### ABOUT THIS TASK
In the data below, one line contains "SCALE2 pin SCK: D10 -> D6" and a later one contains "TFT2: ST7789 -> ILI9341". Print both, with every line between them, exactly and alone.

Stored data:
----------------
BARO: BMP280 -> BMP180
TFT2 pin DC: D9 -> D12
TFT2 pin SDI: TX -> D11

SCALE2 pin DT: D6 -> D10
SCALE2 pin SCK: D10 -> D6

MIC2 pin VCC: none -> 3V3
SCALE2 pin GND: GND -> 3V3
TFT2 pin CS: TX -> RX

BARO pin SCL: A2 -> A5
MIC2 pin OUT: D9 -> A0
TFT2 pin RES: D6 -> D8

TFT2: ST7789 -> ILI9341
----------------
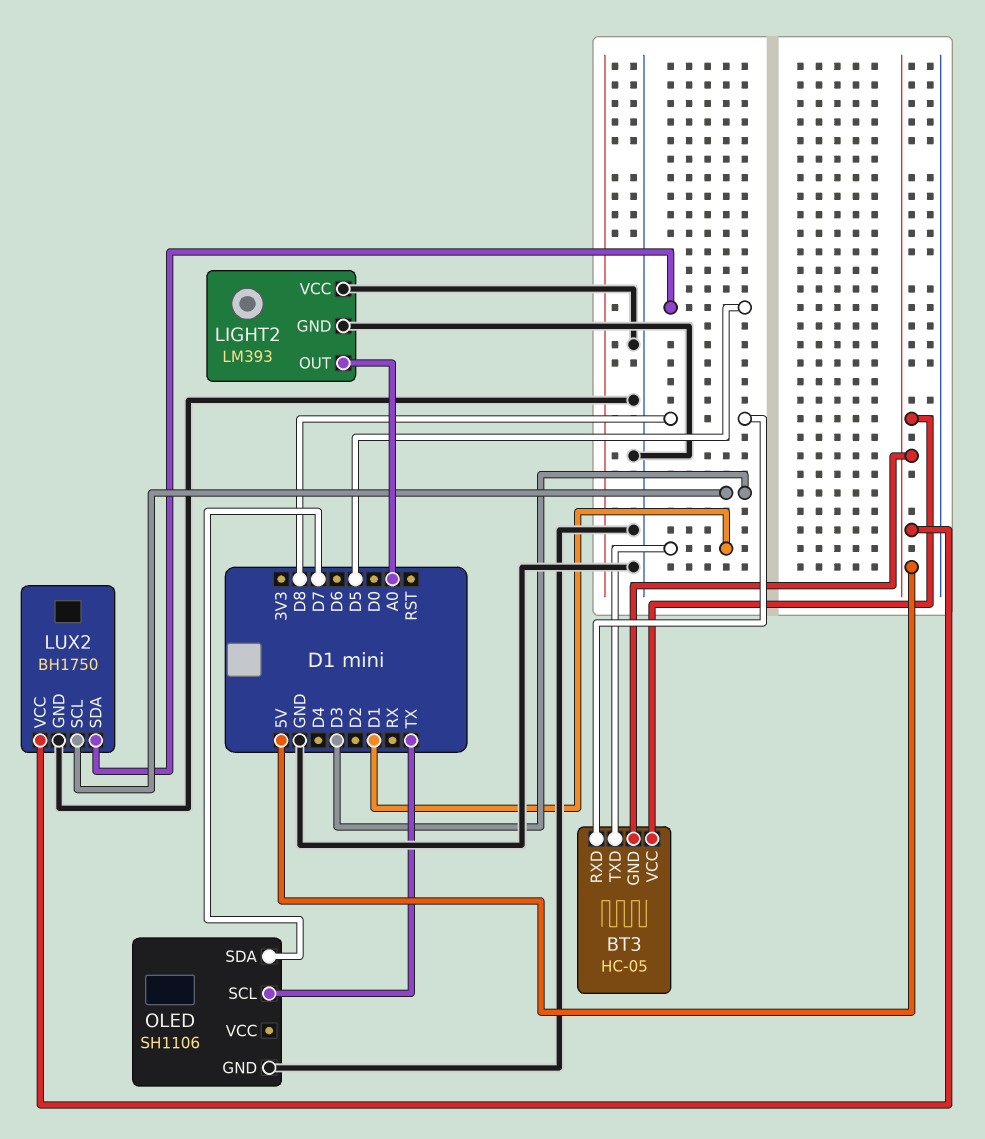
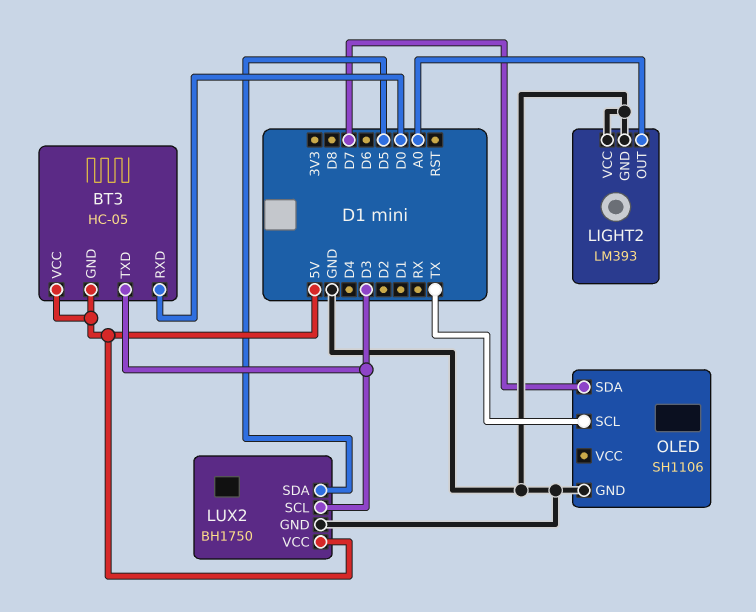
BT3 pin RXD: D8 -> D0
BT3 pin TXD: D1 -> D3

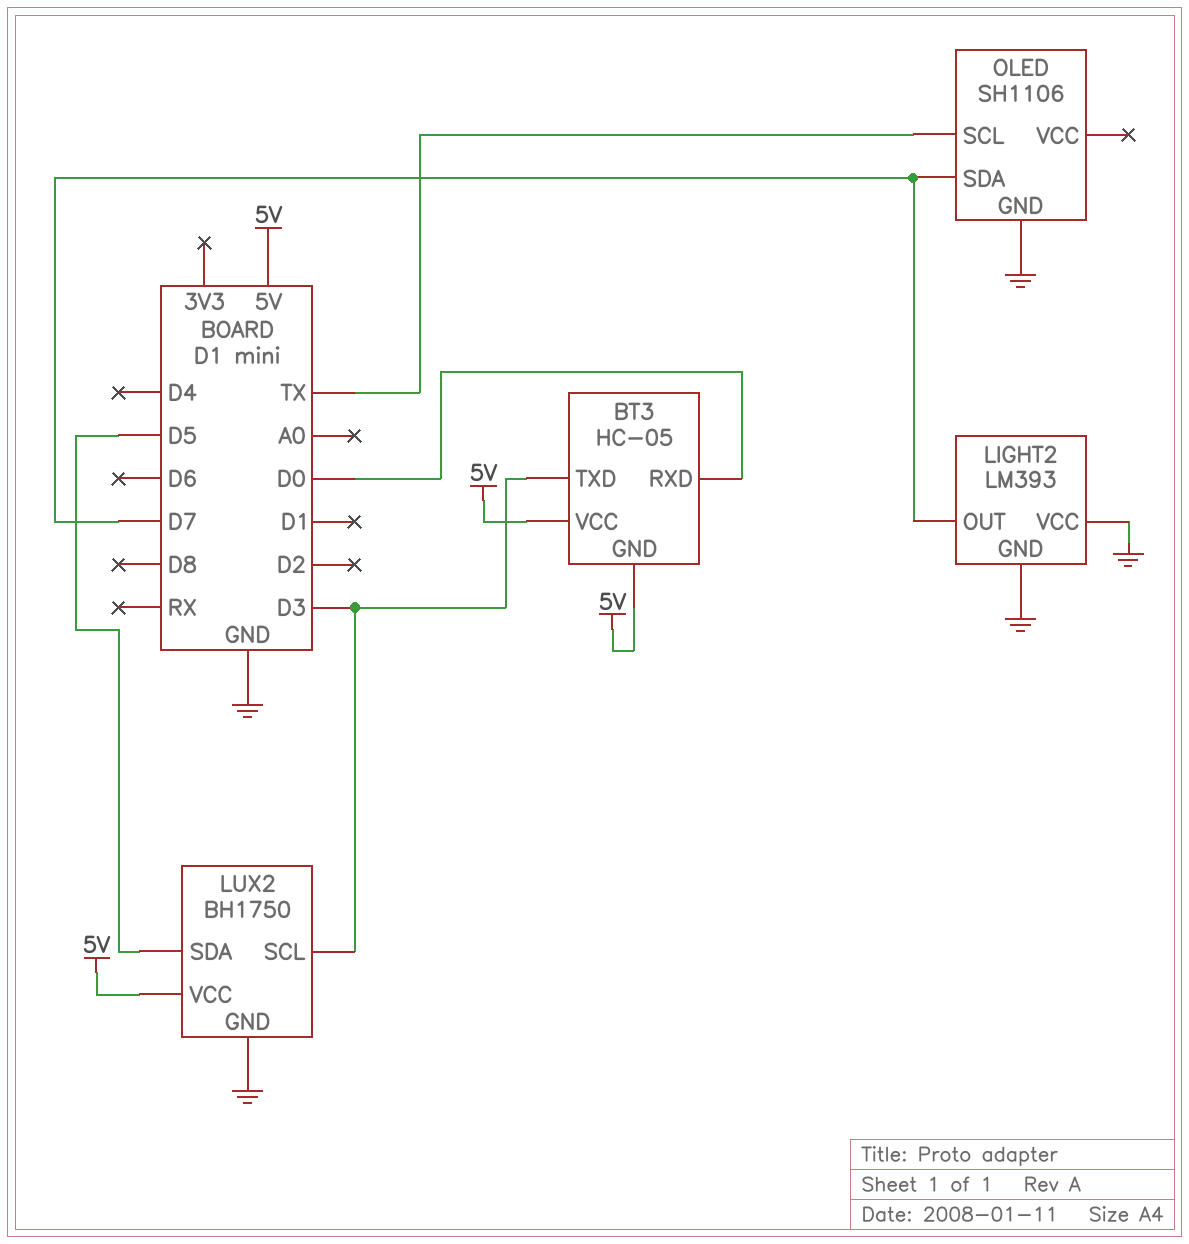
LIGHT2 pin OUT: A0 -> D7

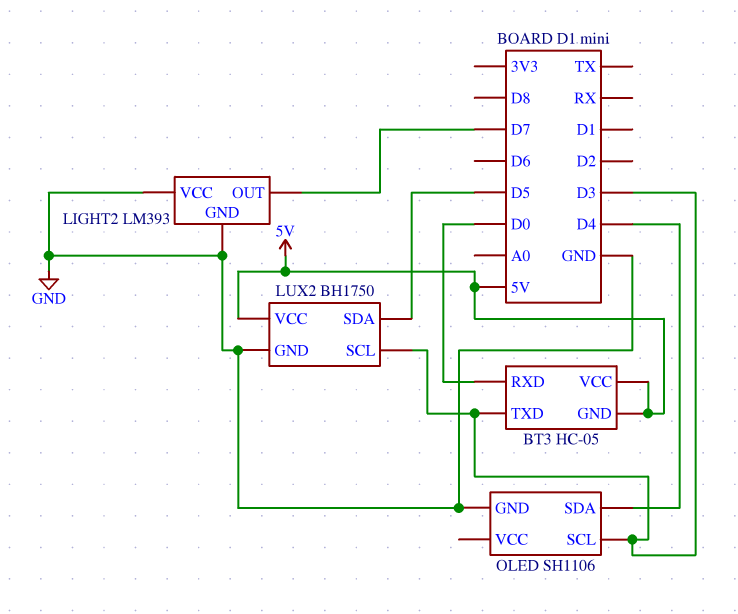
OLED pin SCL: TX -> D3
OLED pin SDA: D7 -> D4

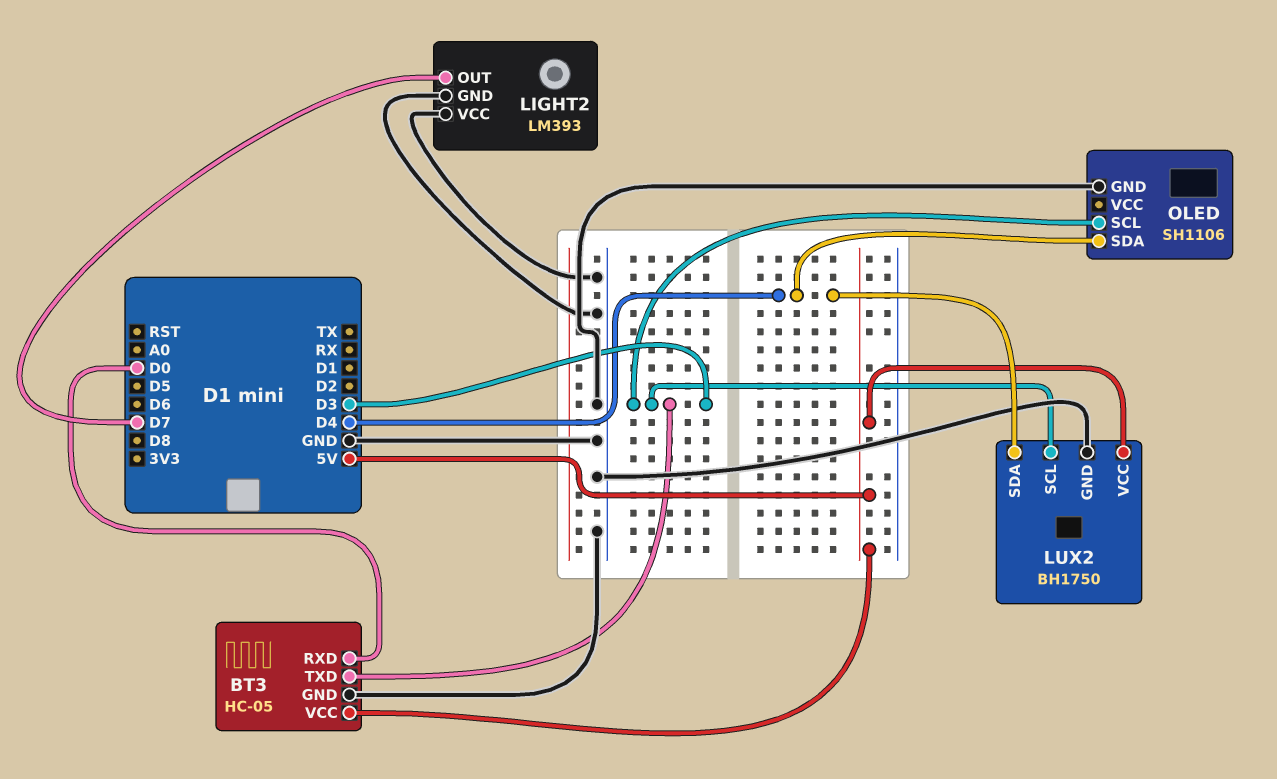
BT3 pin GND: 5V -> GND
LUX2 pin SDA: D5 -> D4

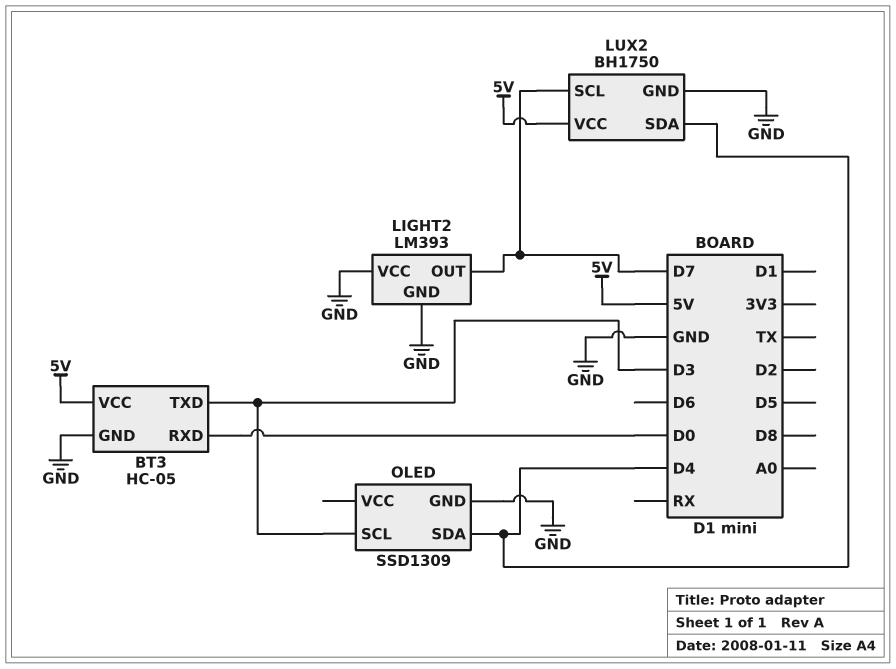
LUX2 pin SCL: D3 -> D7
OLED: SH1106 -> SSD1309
----------------
### TASK OUTPUT
SCALE2 pin SCK: D10 -> D6

MIC2 pin VCC: none -> 3V3
SCALE2 pin GND: GND -> 3V3
TFT2 pin CS: TX -> RX

BARO pin SCL: A2 -> A5
MIC2 pin OUT: D9 -> A0
TFT2 pin RES: D6 -> D8

TFT2: ST7789 -> ILI9341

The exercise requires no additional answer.